* Exercise description
Set down again exactly the lines of the listing below that fall between the line holding "C1: 22uF (plus" and the line holding "R4: 2.2 (GND, N10) -> 22 (GND, N10)", inclusive.

* Recorded data
-- Opening Marker --

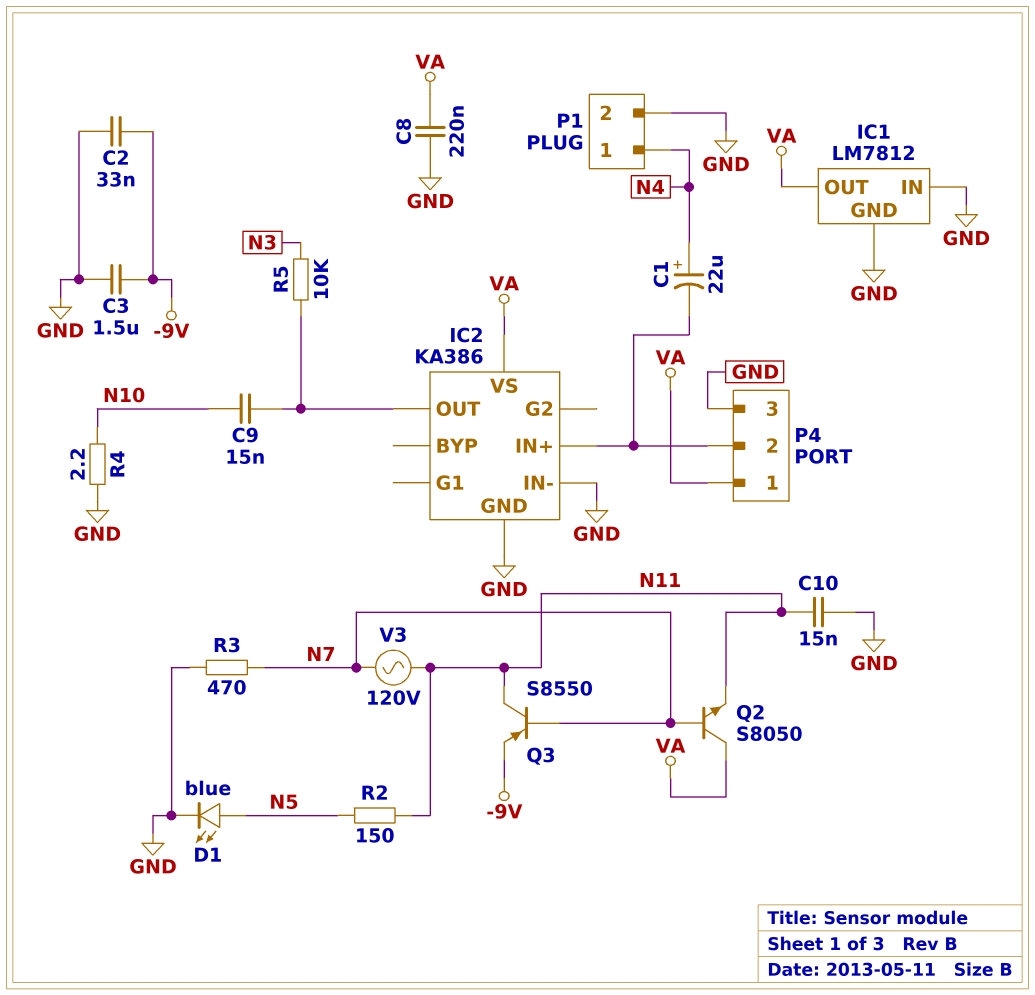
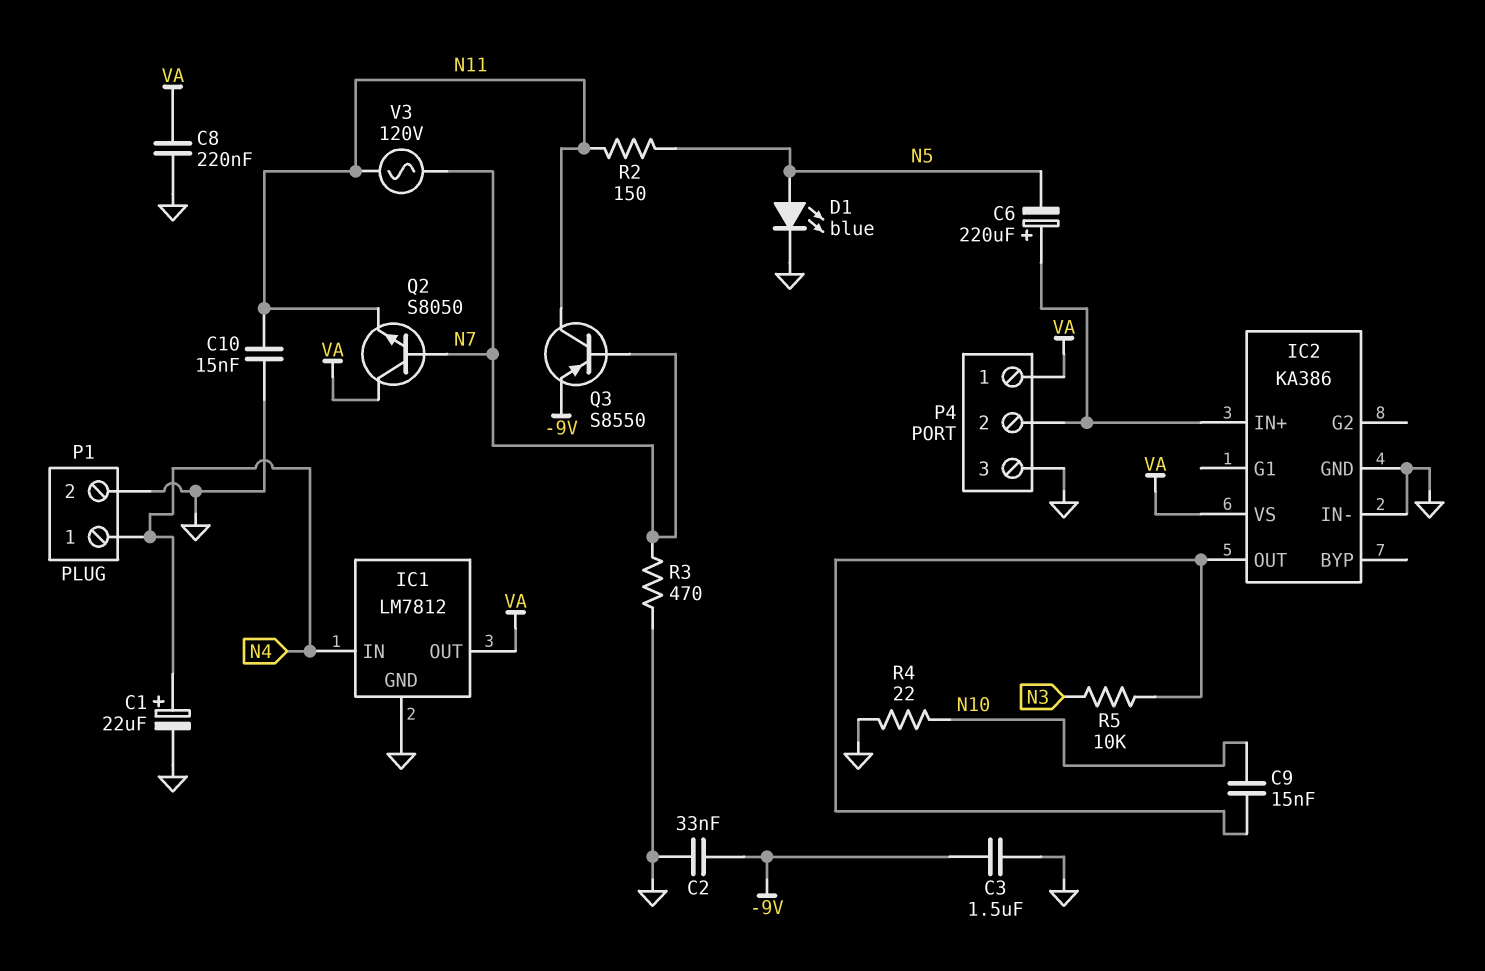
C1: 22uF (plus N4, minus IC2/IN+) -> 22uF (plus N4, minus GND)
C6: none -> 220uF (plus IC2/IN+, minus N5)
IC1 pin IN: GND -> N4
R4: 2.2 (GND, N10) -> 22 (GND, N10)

-- Closing Marker --
-- Opening Marker --

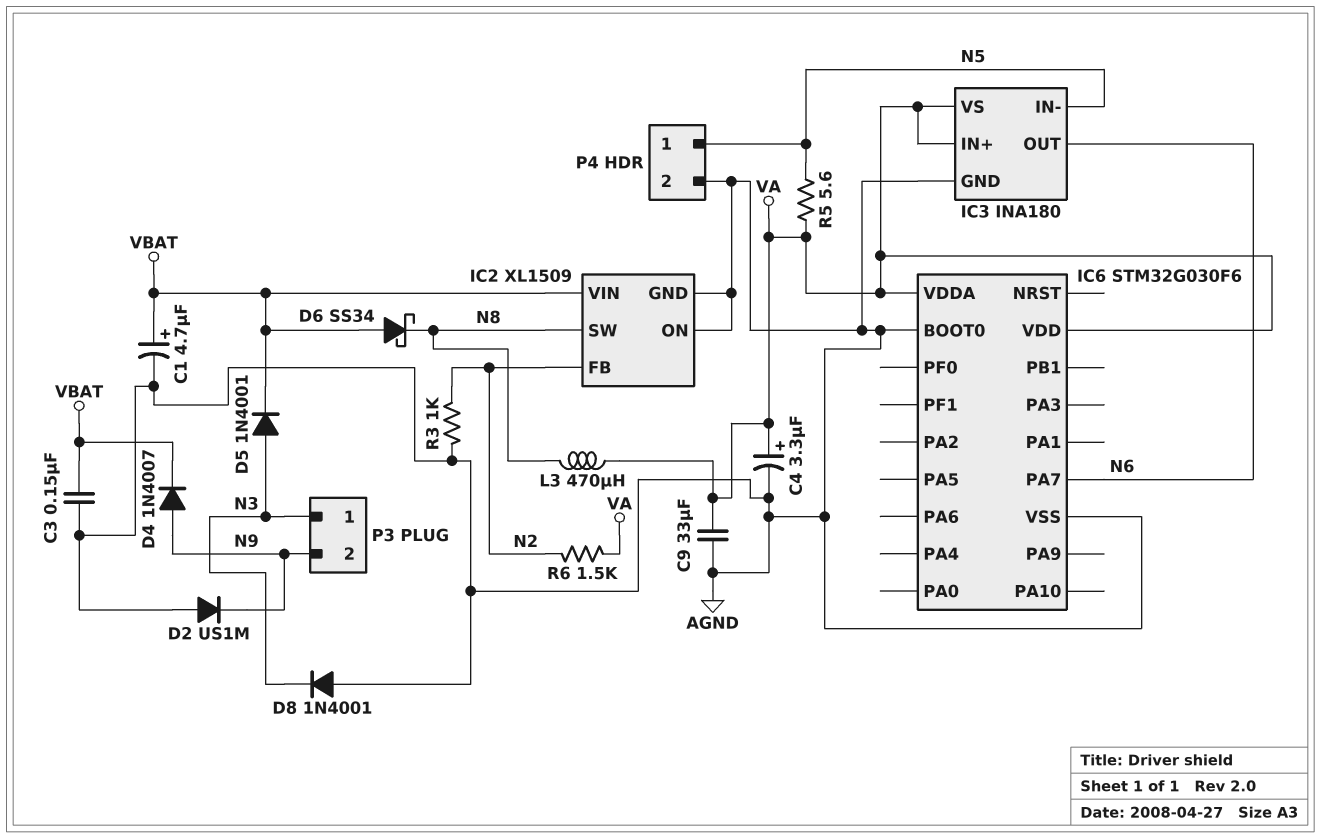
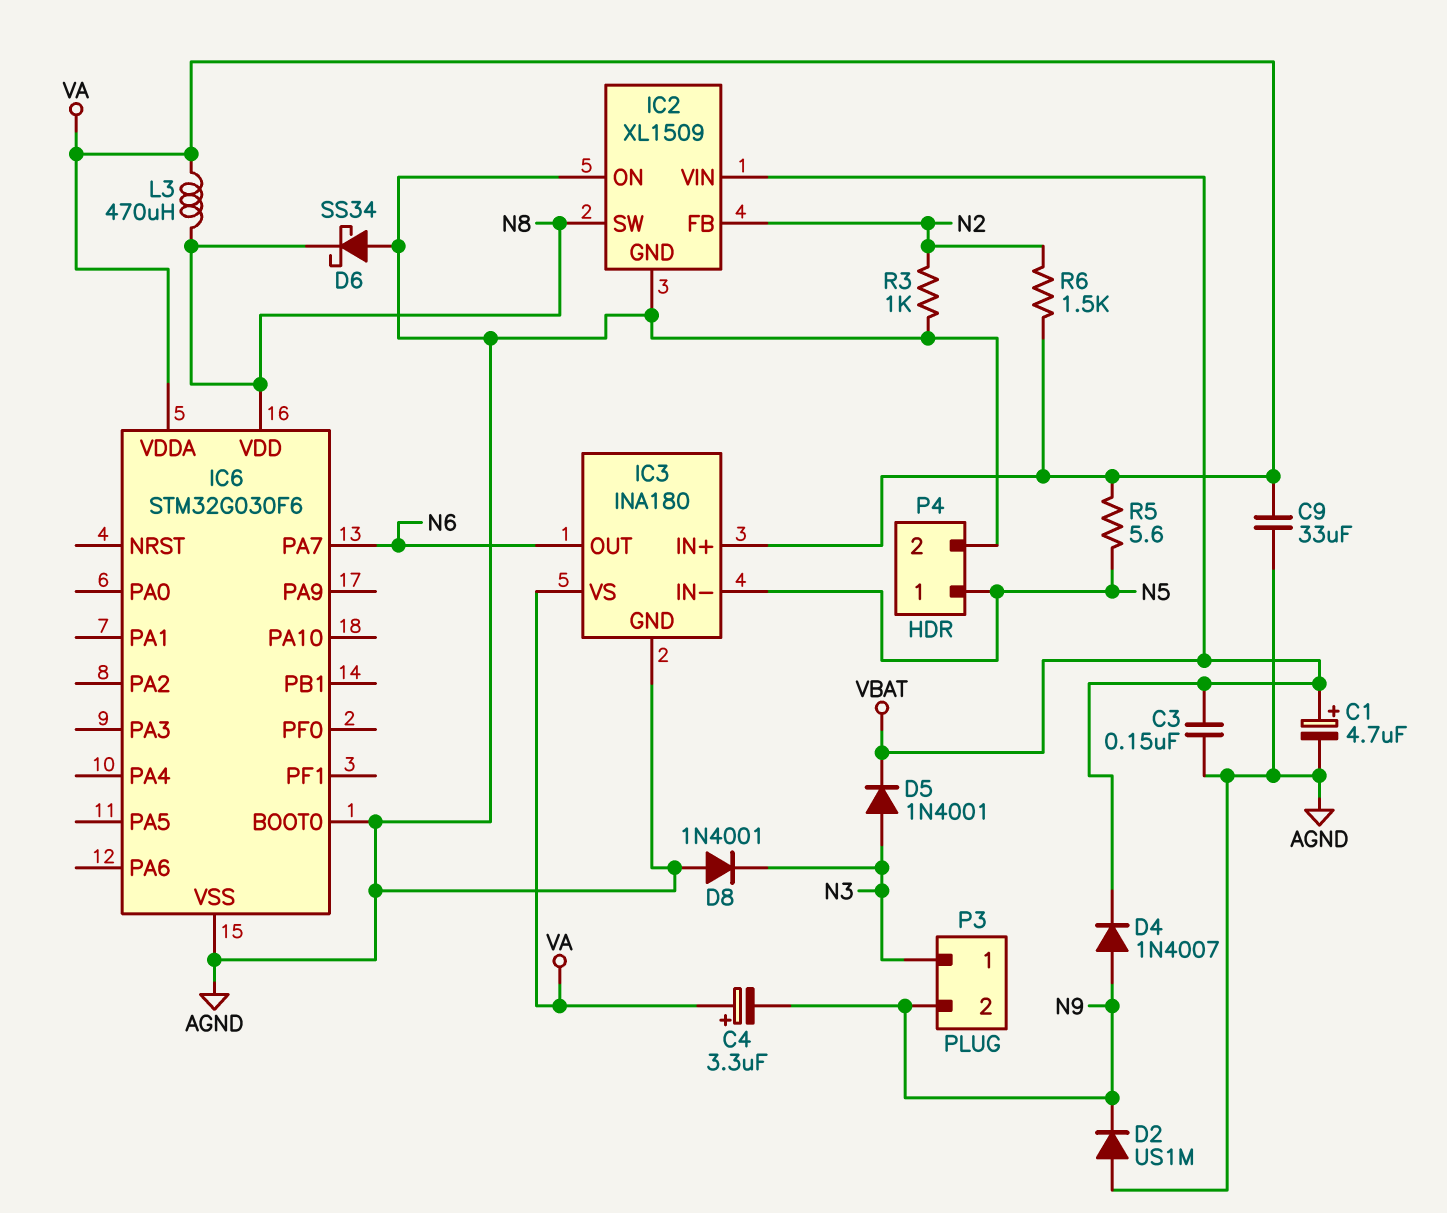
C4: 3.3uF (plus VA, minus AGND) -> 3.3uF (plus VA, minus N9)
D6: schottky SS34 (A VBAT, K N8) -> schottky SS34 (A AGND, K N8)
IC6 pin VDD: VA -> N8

-- Closing Marker --
-- Opening Marker --

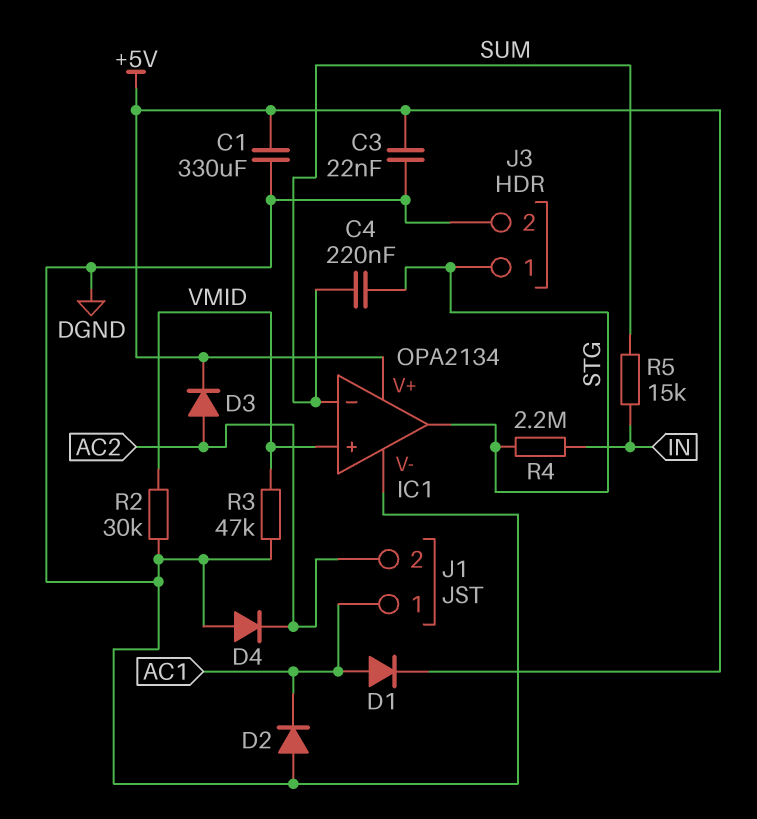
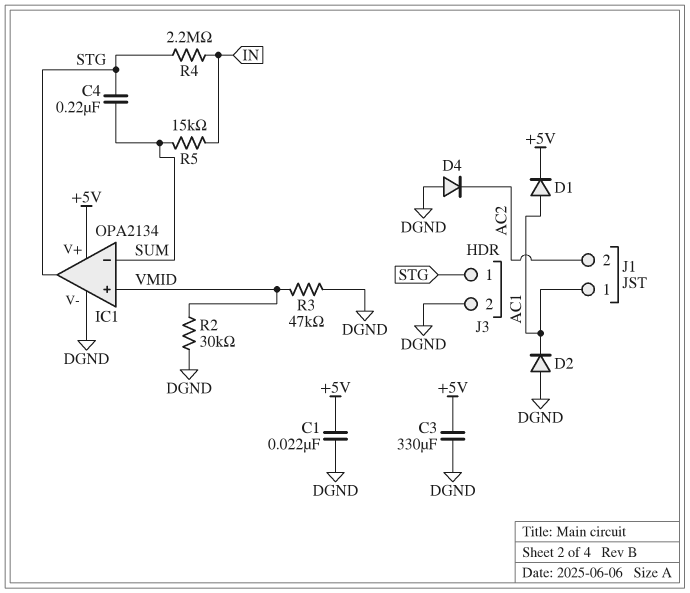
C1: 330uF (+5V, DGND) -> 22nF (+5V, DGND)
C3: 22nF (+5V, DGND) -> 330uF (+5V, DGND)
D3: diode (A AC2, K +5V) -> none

-- Closing Marker --

* The completed task
C1: 22uF (plus N4, minus IC2/IN+) -> 22uF (plus N4, minus GND)
C6: none -> 220uF (plus IC2/IN+, minus N5)
IC1 pin IN: GND -> N4
R4: 2.2 (GND, N10) -> 22 (GND, N10)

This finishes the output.